## Work instruction
Each line containing the word "cylinder" must be copied from the material below.

## The data
****
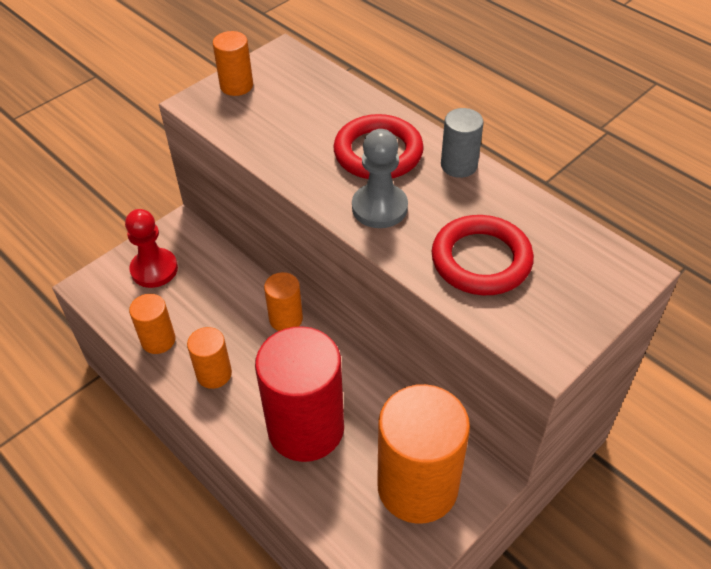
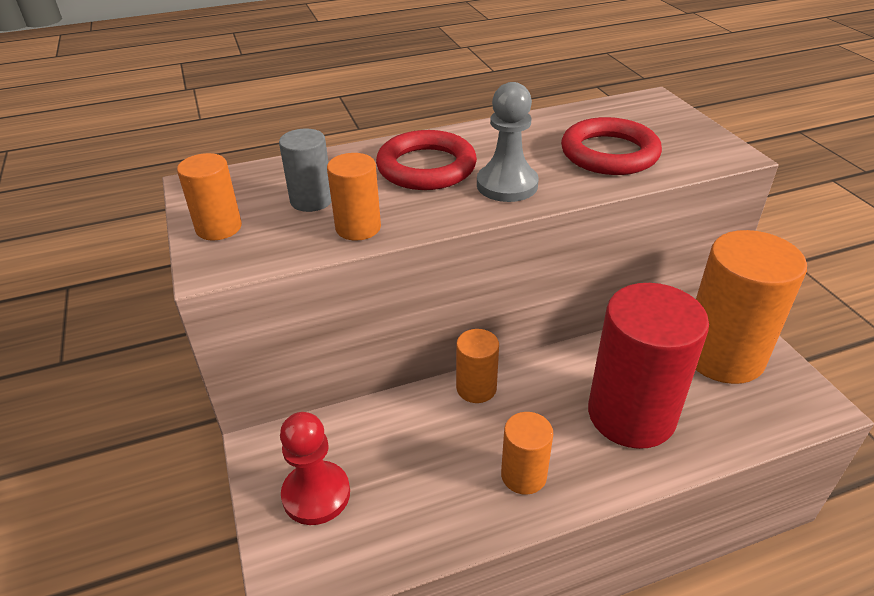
camera: 65 degrees left, 10 degrees down
(158, 340) = (441, 521): orange cylinder -> orange cylinder (358, 228)
(459, 165) = (480, 133): grey cylinder -> grey cylinder (311, 200)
****
## Solution for this exercise
(158, 340) = (441, 521): orange cylinder -> orange cylinder (358, 228)
(459, 165) = (480, 133): grey cylinder -> grey cylinder (311, 200)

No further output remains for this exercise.